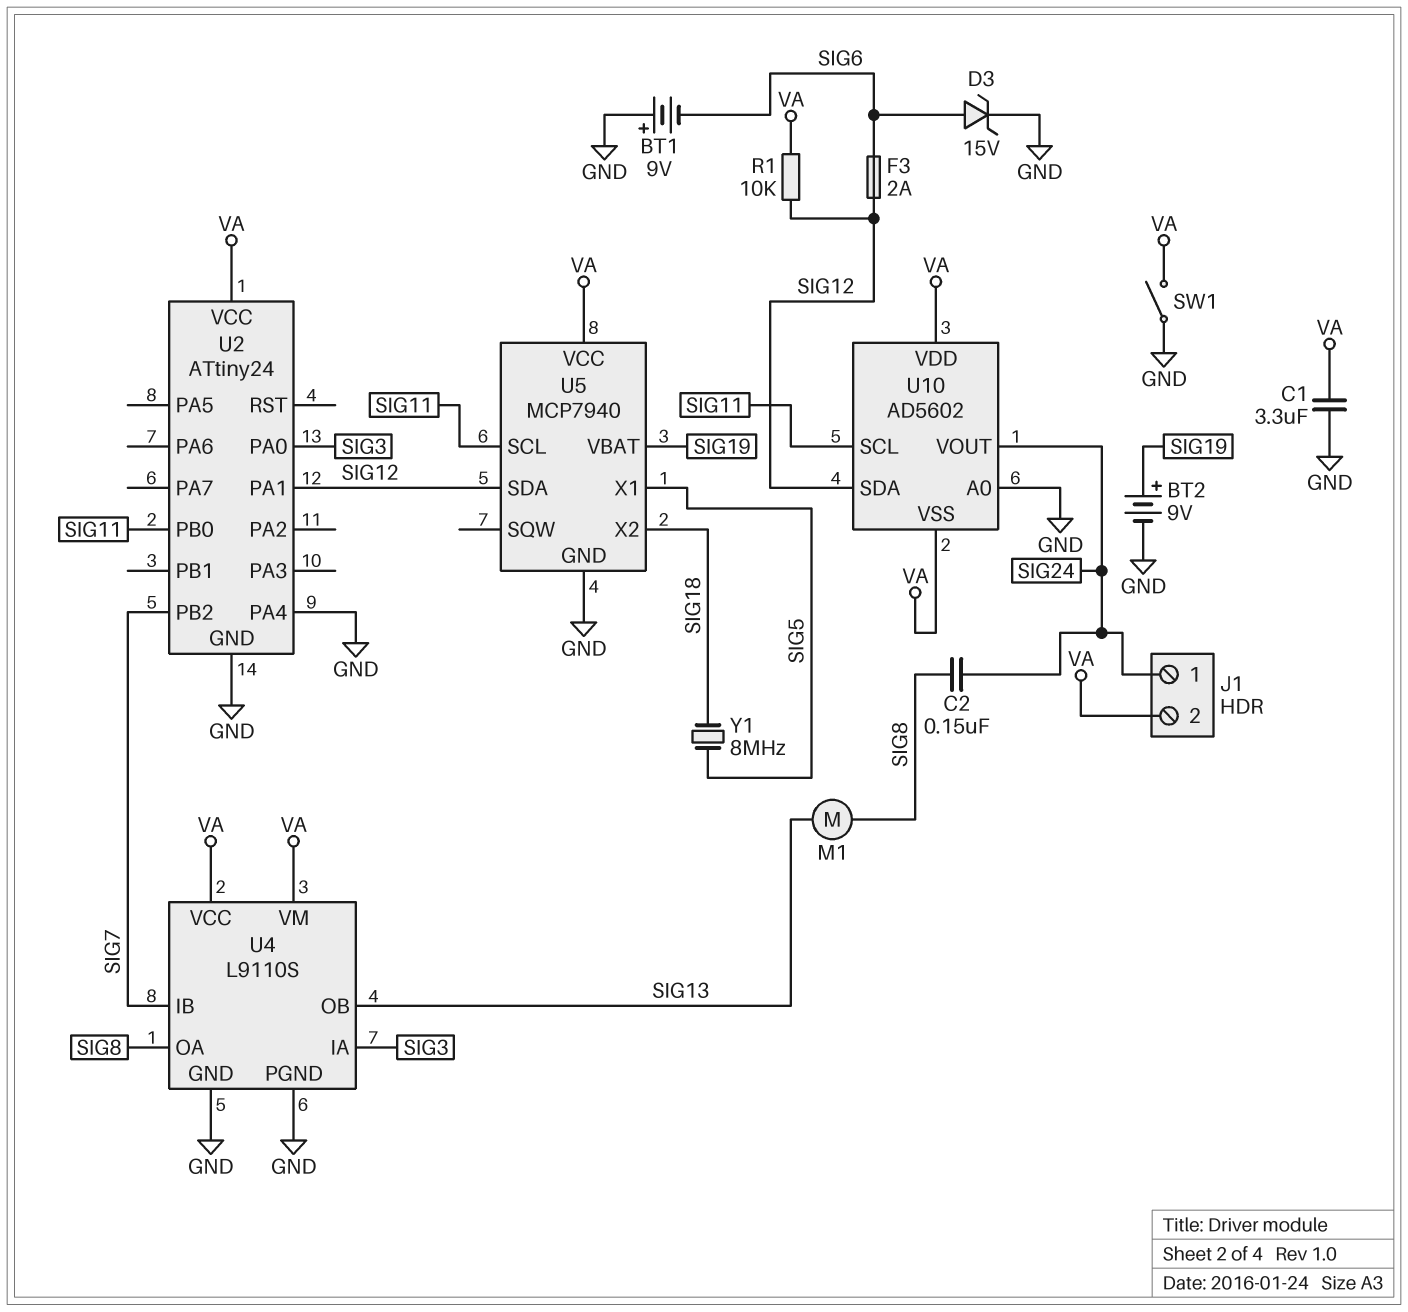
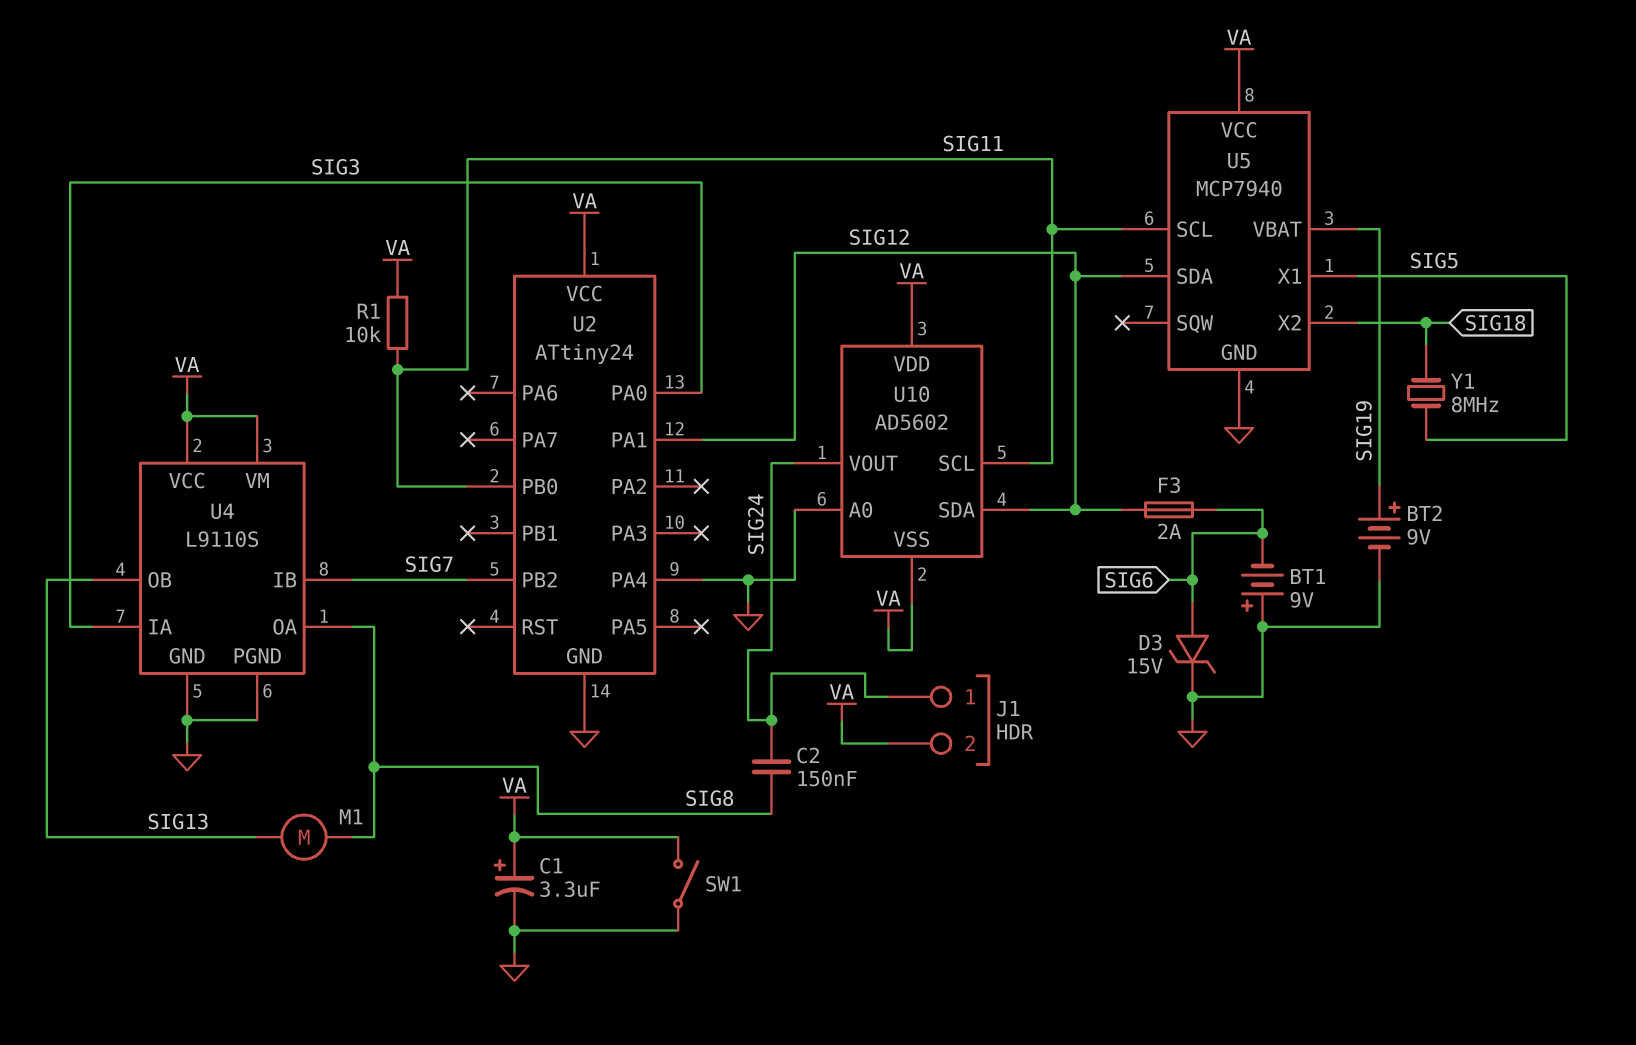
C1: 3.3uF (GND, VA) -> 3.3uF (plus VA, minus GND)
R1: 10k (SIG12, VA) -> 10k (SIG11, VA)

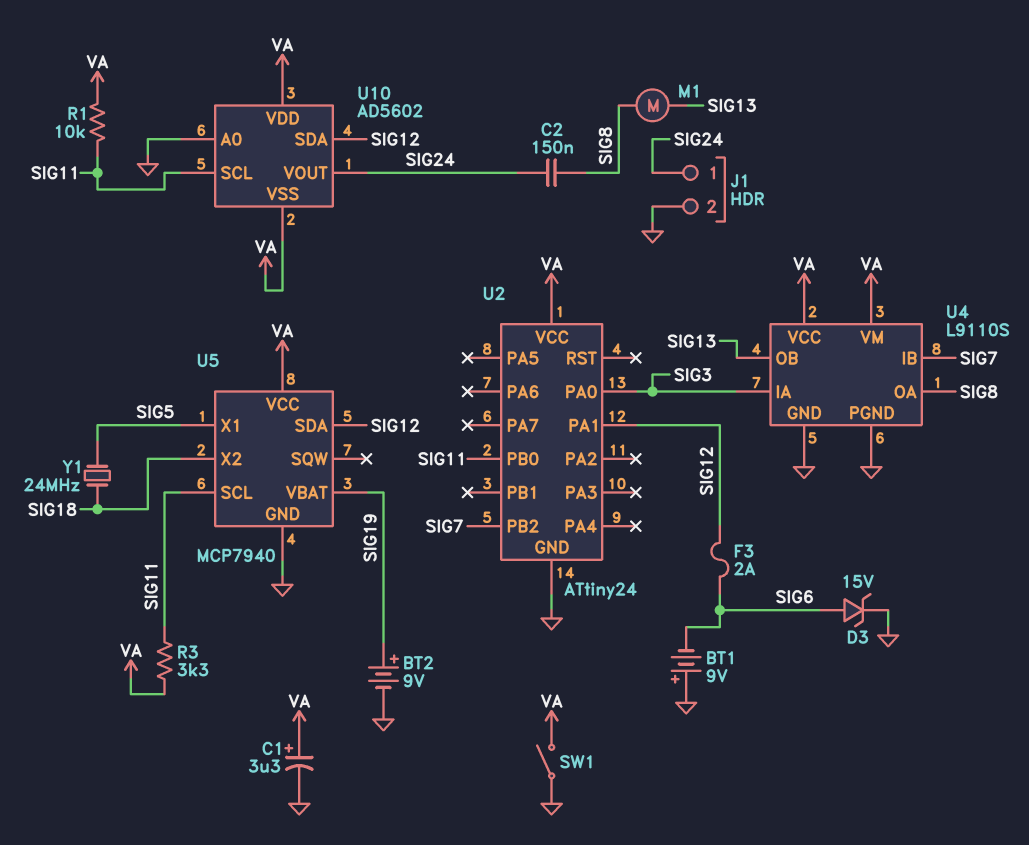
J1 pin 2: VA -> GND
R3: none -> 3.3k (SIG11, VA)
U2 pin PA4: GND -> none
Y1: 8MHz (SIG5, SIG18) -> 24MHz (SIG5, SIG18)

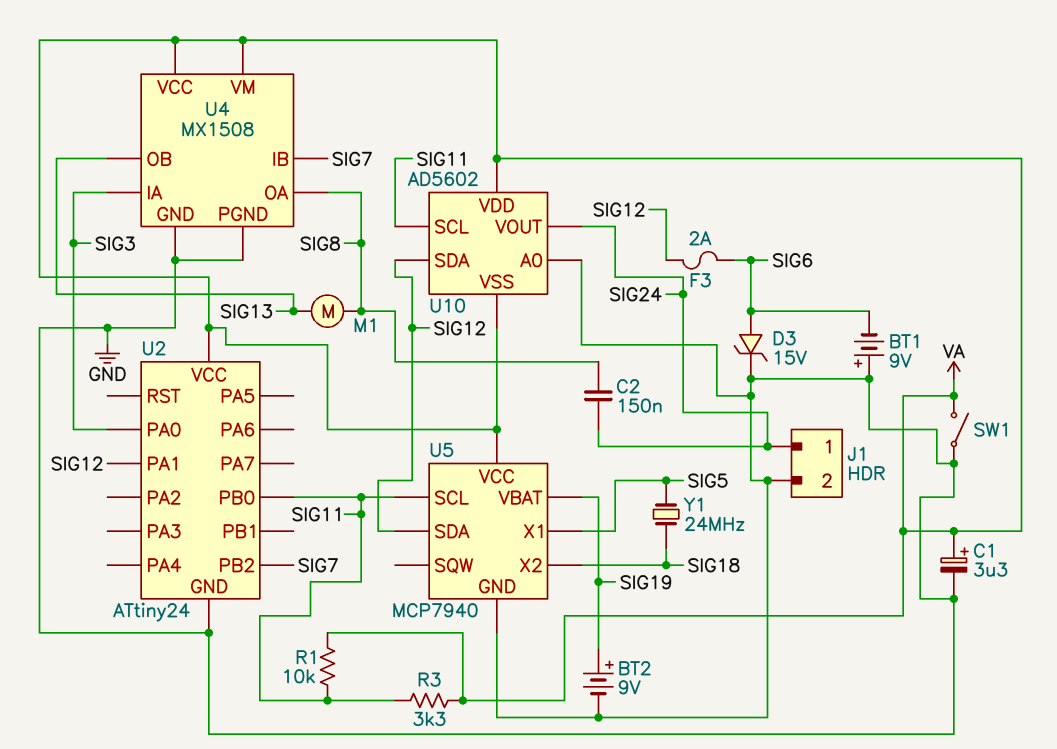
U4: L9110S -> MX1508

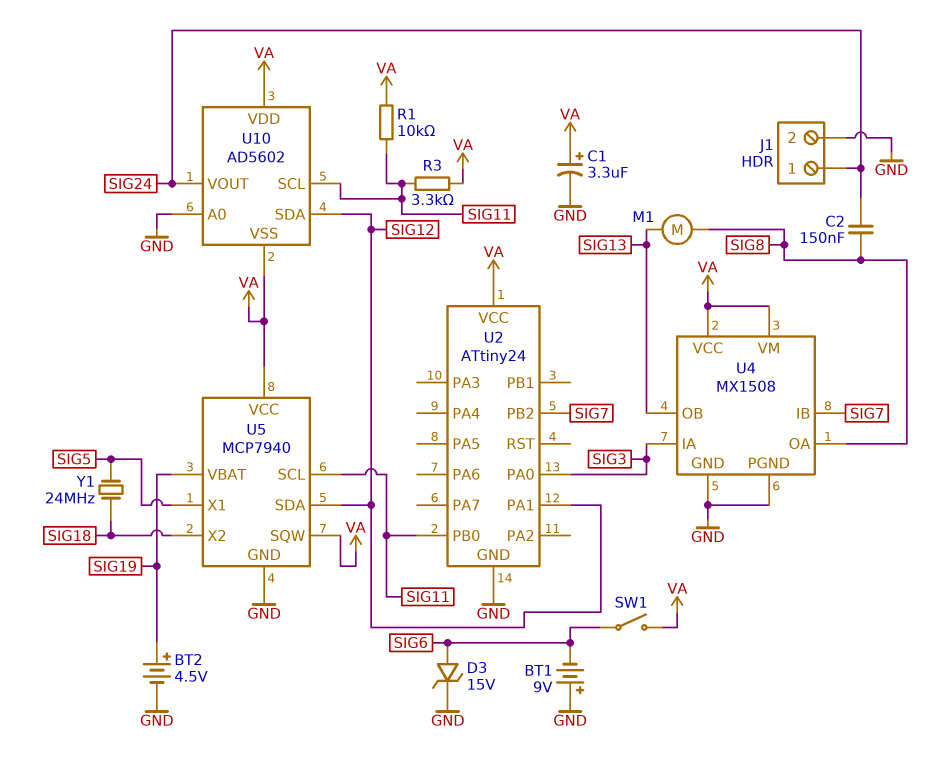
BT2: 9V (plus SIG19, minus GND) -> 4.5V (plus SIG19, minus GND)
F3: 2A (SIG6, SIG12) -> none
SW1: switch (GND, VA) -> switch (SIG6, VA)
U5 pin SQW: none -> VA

____________________

* **Required action**:
Can the lines from the one with "U4: L9110S -> MX1508" to the end of the records above be quoted exactly, both ends included, with every picture omitted?

* **Task response**:
U4: L9110S -> MX1508

BT2: 9V (plus SIG19, minus GND) -> 4.5V (plus SIG19, minus GND)
F3: 2A (SIG6, SIG12) -> none
SW1: switch (GND, VA) -> switch (SIG6, VA)
U5 pin SQW: none -> VA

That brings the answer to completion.